■ **Raw data**
━━━━━━━━━━
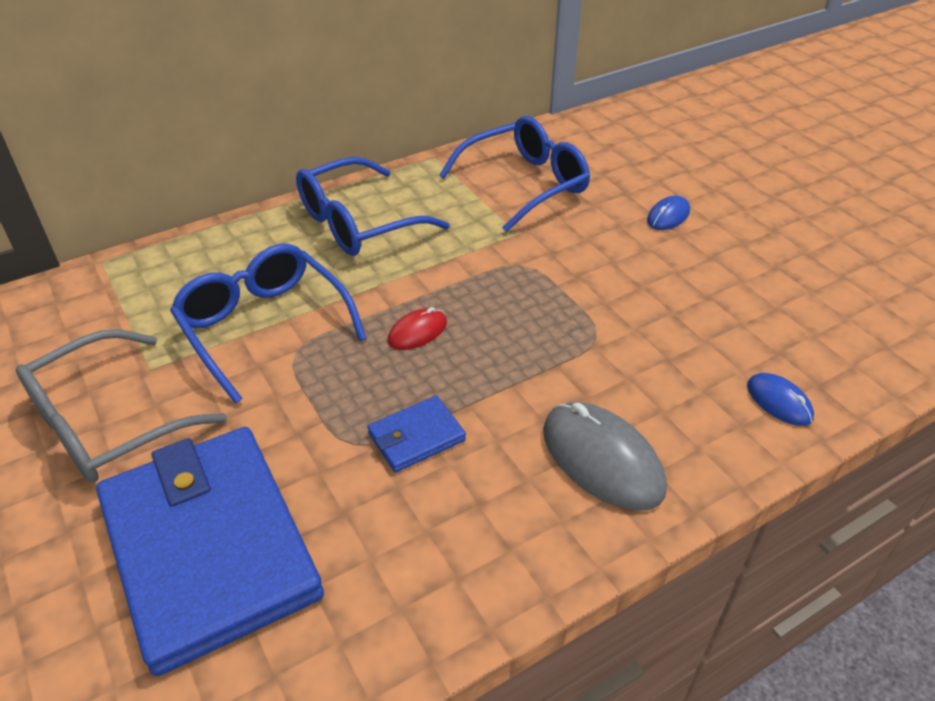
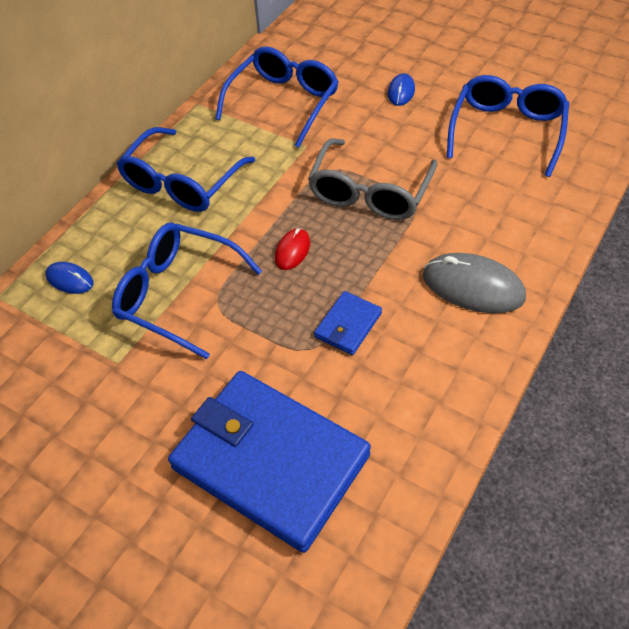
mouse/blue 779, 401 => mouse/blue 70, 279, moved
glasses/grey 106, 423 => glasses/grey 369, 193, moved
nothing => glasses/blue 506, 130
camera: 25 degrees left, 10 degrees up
━━━━━━━━━━
■ **Instructions to follow**
Every line between the one holding "nothing => glasses/blue 506, 130" and the end of the listing above, inclusive, must be transcribed exactly; omit all others.

■ **Task solution**
nothing => glasses/blue 506, 130
camera: 25 degrees left, 10 degrees up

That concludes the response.